= Beginning of Section =
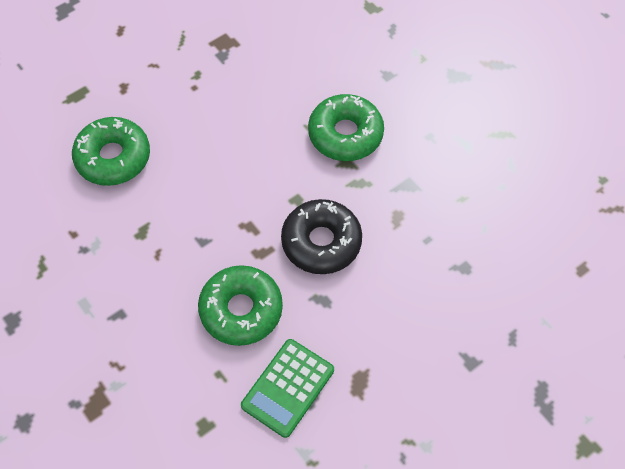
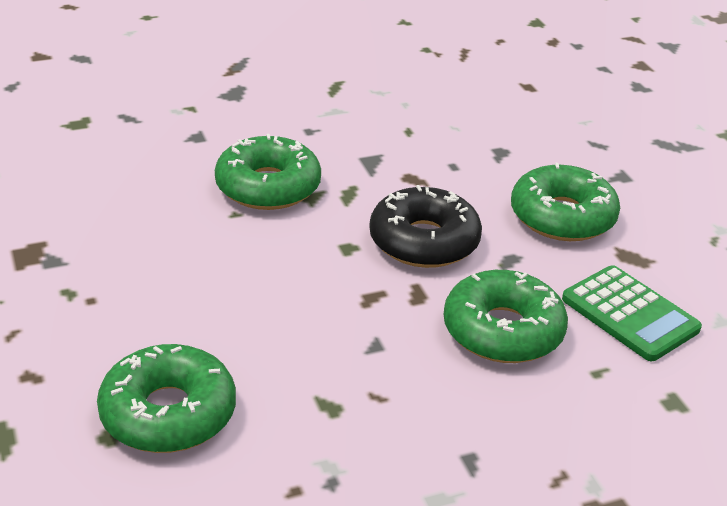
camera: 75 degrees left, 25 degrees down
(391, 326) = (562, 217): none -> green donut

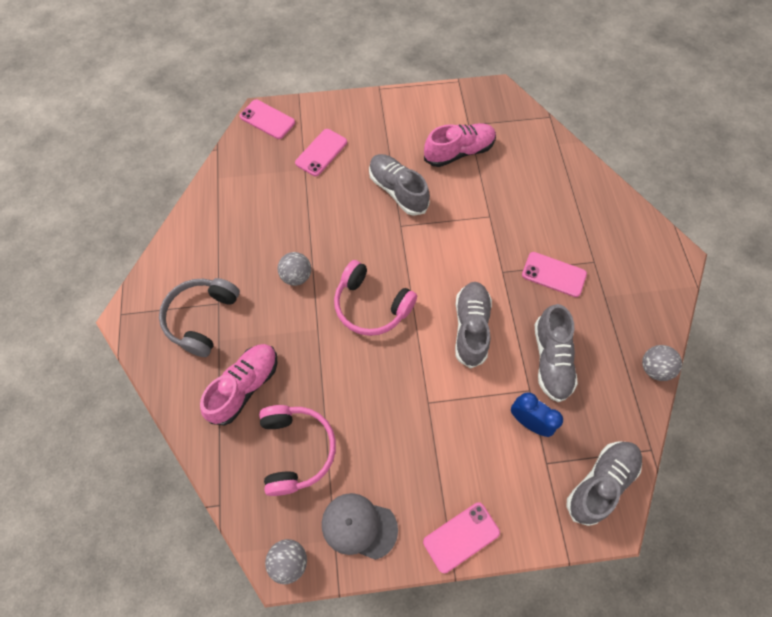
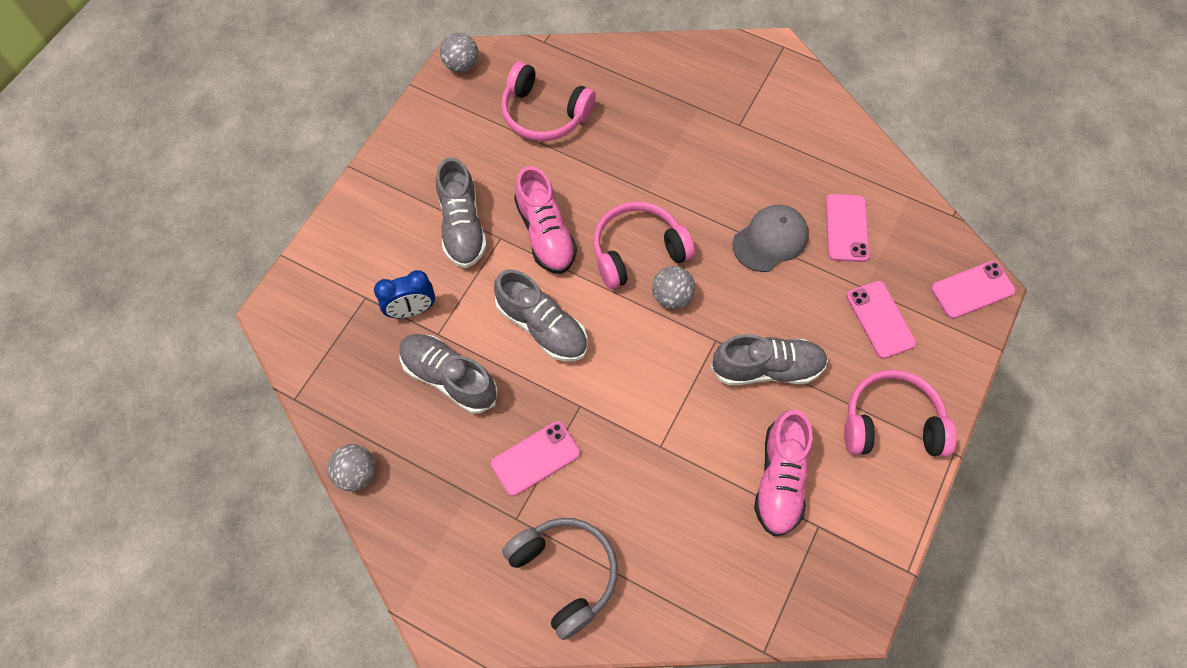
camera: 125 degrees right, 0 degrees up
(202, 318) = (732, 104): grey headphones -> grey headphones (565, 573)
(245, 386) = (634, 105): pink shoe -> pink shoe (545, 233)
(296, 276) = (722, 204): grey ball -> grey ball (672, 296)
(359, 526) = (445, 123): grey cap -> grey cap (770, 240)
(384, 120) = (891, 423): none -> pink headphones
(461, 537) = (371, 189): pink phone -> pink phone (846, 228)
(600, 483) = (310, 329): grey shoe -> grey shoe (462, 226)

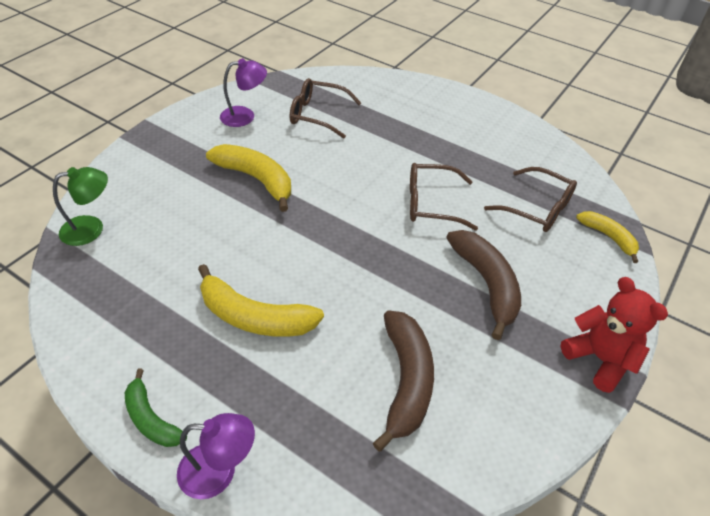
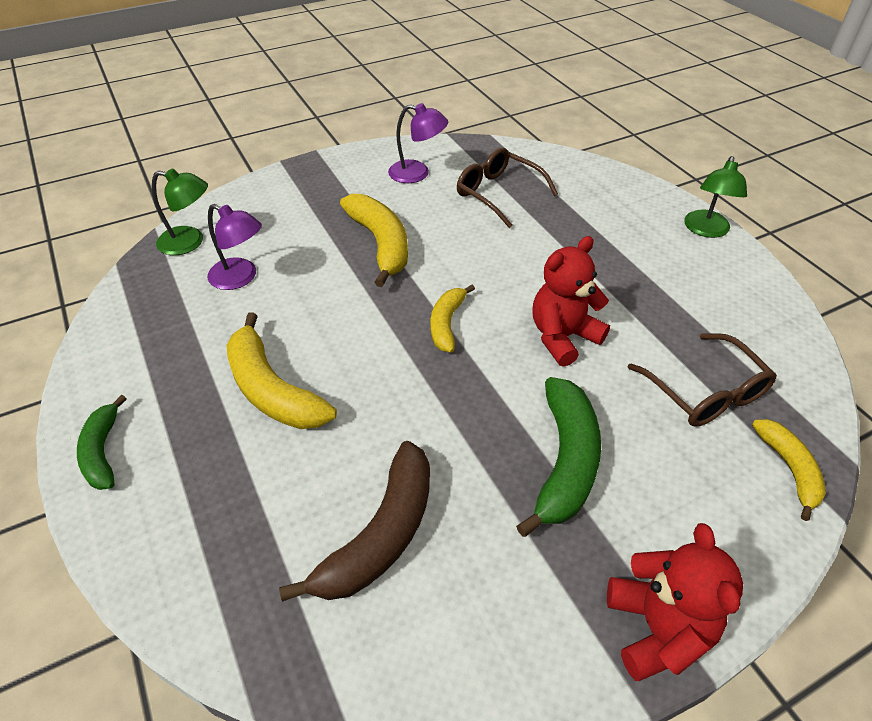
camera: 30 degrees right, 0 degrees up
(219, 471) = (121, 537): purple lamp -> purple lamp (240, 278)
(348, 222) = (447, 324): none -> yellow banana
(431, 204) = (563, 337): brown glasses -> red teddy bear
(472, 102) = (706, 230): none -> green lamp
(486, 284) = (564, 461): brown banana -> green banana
= End of Section =
# AIM OF THE EXERCISE
Leave the pictures aside and output each entry exactly as it stands.

# RESULT BELOW
camera: 75 degrees left, 25 degrees down
(391, 326) = (562, 217): none -> green donut

camera: 125 degrees right, 0 degrees up
(202, 318) = (732, 104): grey headphones -> grey headphones (565, 573)
(245, 386) = (634, 105): pink shoe -> pink shoe (545, 233)
(296, 276) = (722, 204): grey ball -> grey ball (672, 296)
(359, 526) = (445, 123): grey cap -> grey cap (770, 240)
(384, 120) = (891, 423): none -> pink headphones
(461, 537) = (371, 189): pink phone -> pink phone (846, 228)
(600, 483) = (310, 329): grey shoe -> grey shoe (462, 226)

camera: 30 degrees right, 0 degrees up
(219, 471) = (121, 537): purple lamp -> purple lamp (240, 278)
(348, 222) = (447, 324): none -> yellow banana
(431, 204) = (563, 337): brown glasses -> red teddy bear
(472, 102) = (706, 230): none -> green lamp
(486, 284) = (564, 461): brown banana -> green banana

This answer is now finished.